• _WORK INSTRUCTION_:
Of the records that follow, copy only the lines from the line containing "none -> brown brick N10 level 1" to the line containing "brown brick H12:H13", both included, exactly as written.

--- INFORMATION Enclosed Below ---

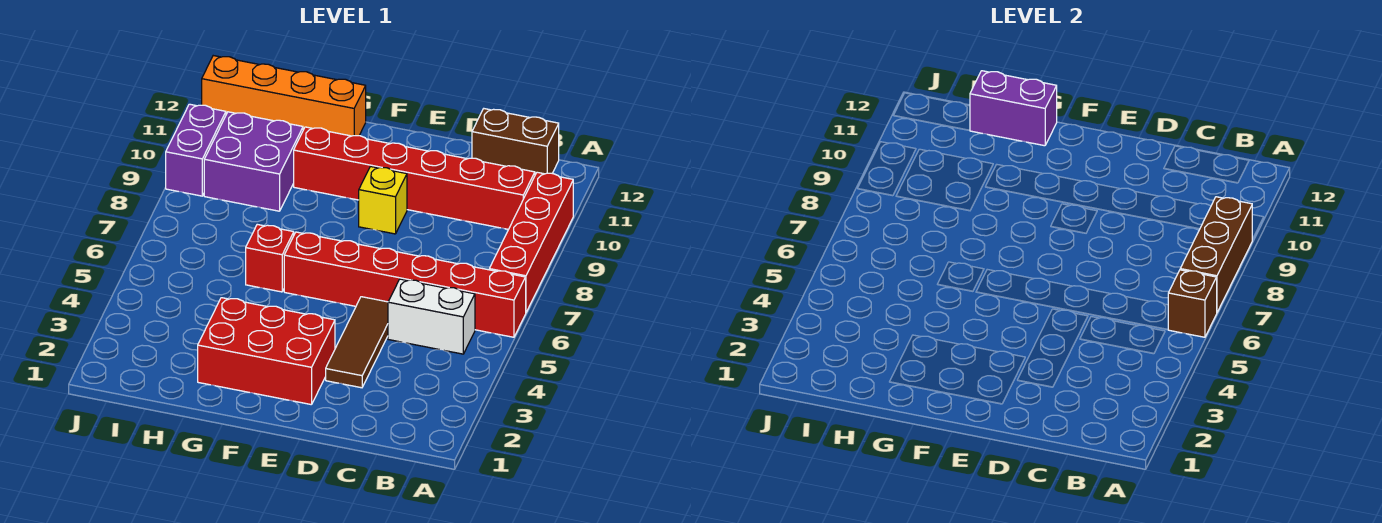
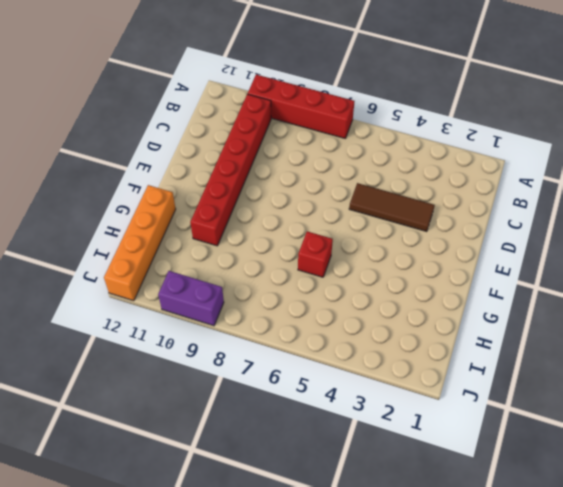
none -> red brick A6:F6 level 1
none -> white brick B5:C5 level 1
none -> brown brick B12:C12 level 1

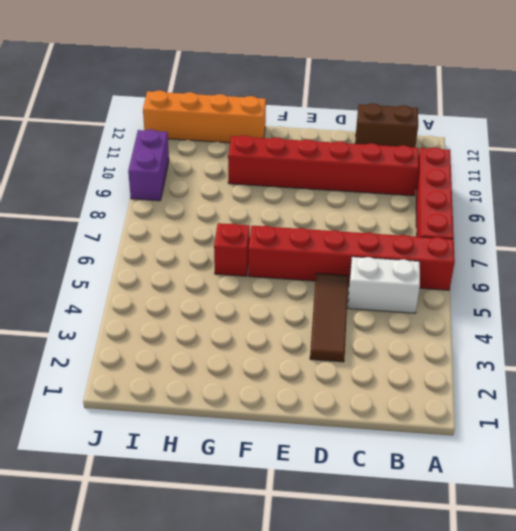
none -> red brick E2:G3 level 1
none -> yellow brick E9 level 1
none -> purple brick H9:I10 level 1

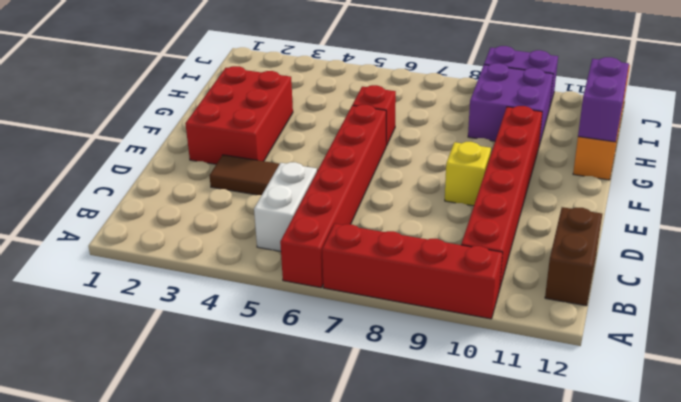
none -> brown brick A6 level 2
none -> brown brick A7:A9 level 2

--- End of Enclosed INFORMATION ---
--- INFORMATION Enclosed Below ---

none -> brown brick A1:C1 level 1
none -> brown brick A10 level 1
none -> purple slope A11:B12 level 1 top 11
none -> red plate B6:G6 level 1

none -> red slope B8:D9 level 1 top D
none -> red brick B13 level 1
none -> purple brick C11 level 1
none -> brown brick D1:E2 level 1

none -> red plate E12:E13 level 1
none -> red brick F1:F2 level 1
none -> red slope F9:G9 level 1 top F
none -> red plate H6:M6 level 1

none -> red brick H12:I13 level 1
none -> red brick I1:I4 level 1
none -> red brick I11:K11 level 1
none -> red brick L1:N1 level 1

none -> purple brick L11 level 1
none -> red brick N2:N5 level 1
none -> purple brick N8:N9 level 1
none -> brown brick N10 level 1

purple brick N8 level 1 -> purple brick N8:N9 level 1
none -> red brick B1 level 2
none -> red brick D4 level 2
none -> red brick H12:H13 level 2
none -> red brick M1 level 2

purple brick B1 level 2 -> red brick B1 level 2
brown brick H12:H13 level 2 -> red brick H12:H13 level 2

--- End of Enclosed INFORMATION ---
--- INFORMATION Enclosed Below ---

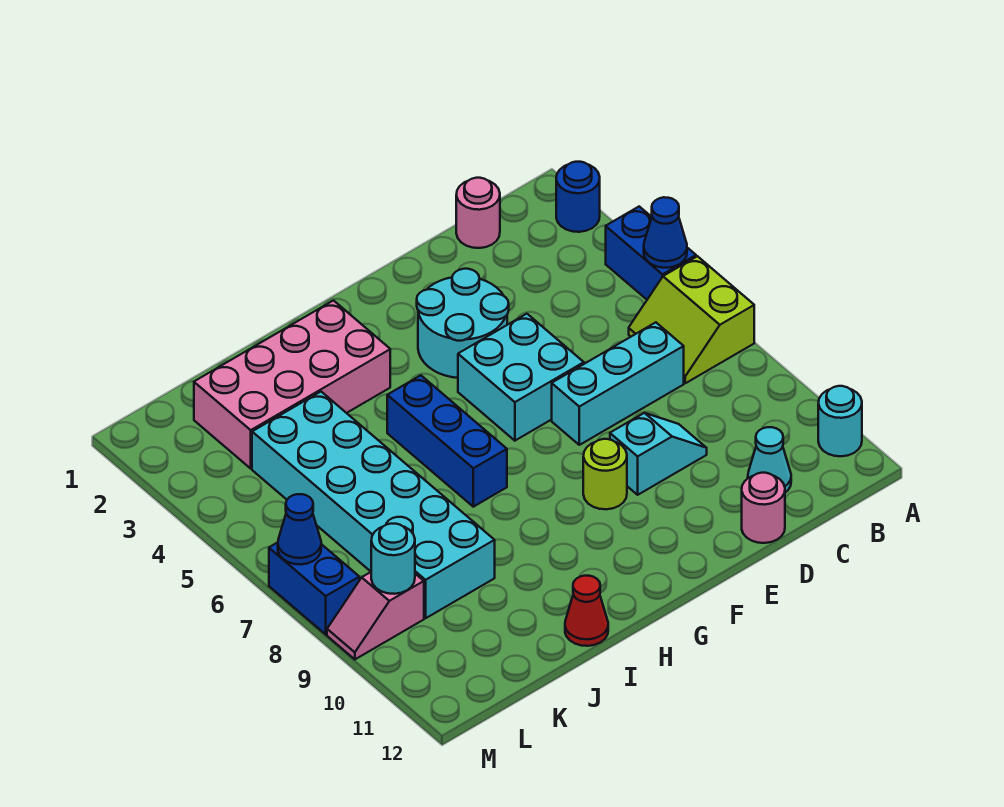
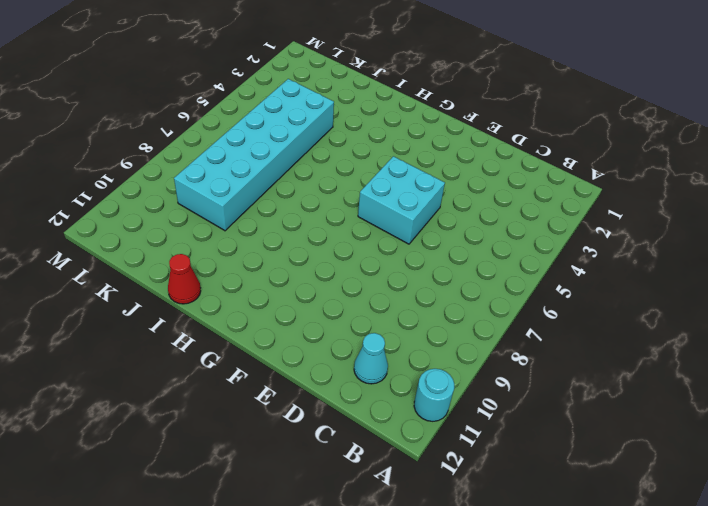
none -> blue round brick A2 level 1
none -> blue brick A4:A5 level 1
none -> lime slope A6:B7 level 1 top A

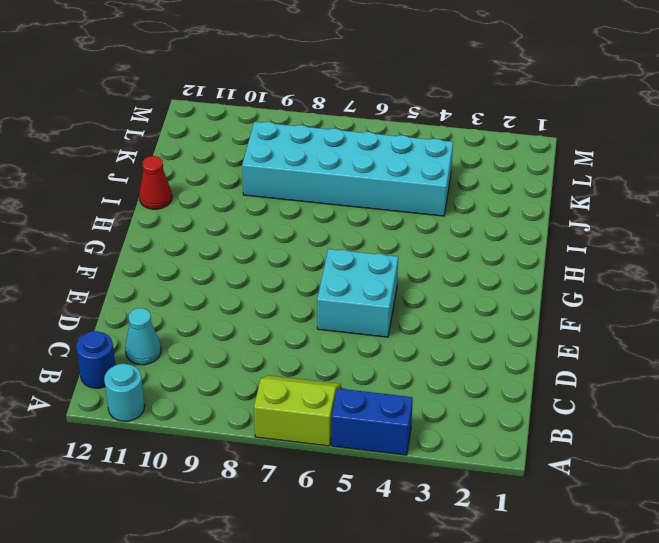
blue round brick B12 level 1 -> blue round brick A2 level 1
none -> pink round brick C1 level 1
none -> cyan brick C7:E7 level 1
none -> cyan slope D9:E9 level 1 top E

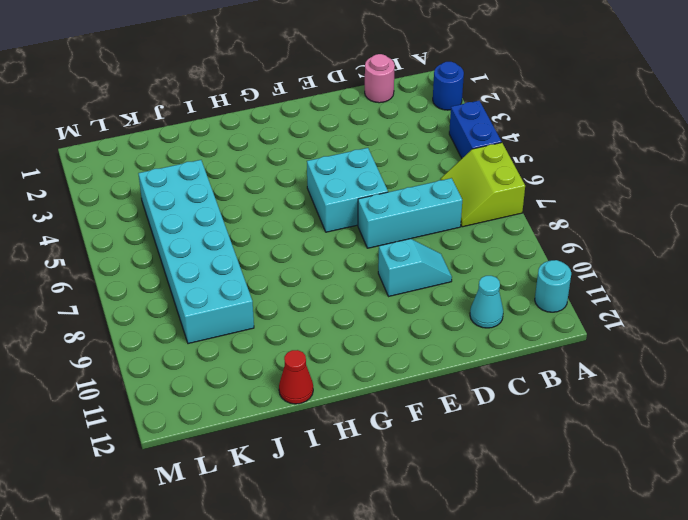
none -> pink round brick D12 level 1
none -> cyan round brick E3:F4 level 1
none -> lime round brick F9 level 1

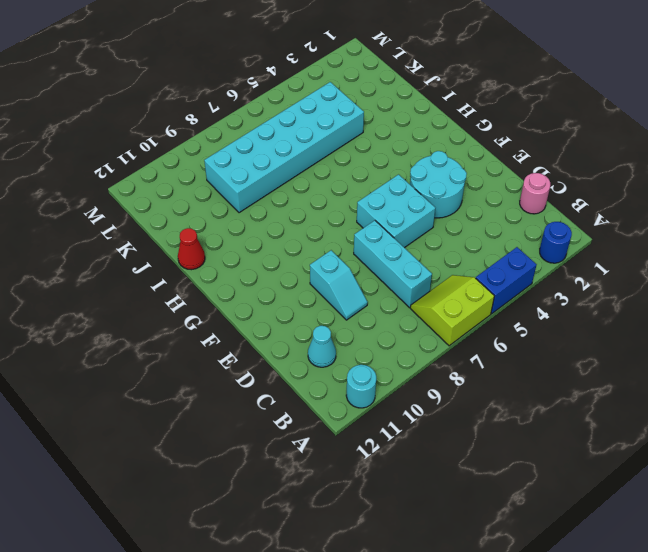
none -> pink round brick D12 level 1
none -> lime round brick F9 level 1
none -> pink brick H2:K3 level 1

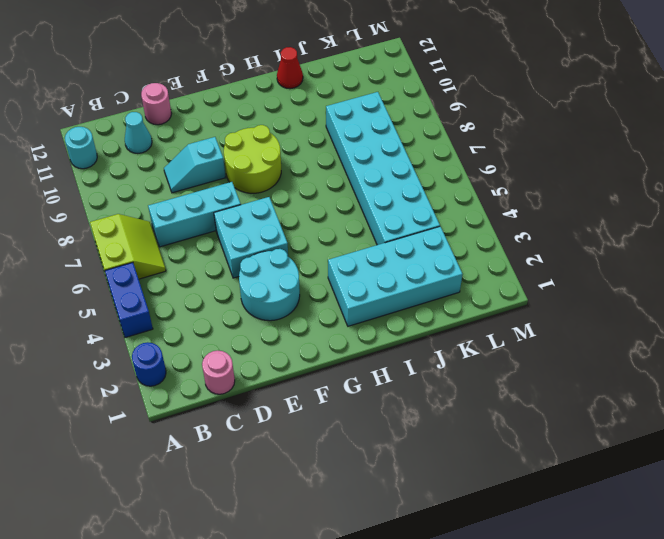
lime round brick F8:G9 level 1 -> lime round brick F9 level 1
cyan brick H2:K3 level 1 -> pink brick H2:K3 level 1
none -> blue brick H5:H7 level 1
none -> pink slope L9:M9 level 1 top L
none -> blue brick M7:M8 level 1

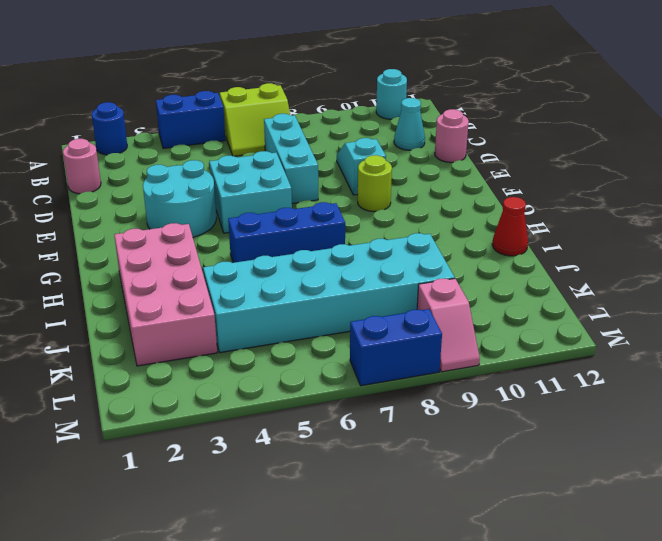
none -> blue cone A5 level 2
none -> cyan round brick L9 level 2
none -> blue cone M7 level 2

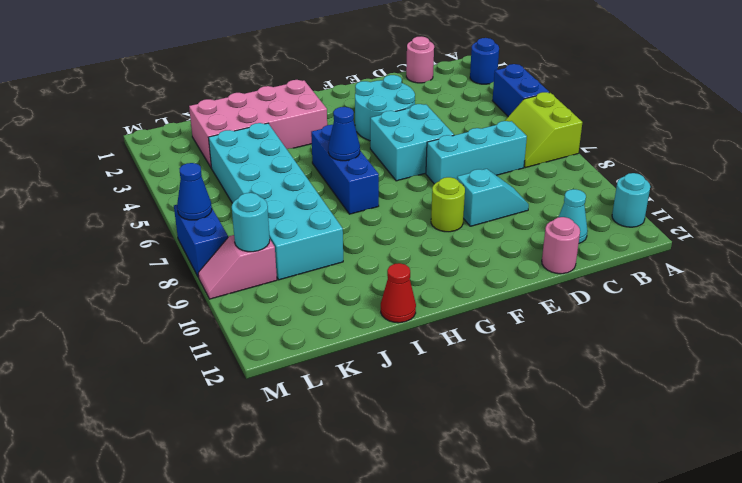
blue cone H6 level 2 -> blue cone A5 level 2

--- End of Enclosed INFORMATION ---

• _EXERCISE RESULT_:
none -> brown brick N10 level 1

purple brick N8 level 1 -> purple brick N8:N9 level 1
none -> red brick B1 level 2
none -> red brick D4 level 2
none -> red brick H12:H13 level 2
none -> red brick M1 level 2

purple brick B1 level 2 -> red brick B1 level 2
brown brick H12:H13 level 2 -> red brick H12:H13 level 2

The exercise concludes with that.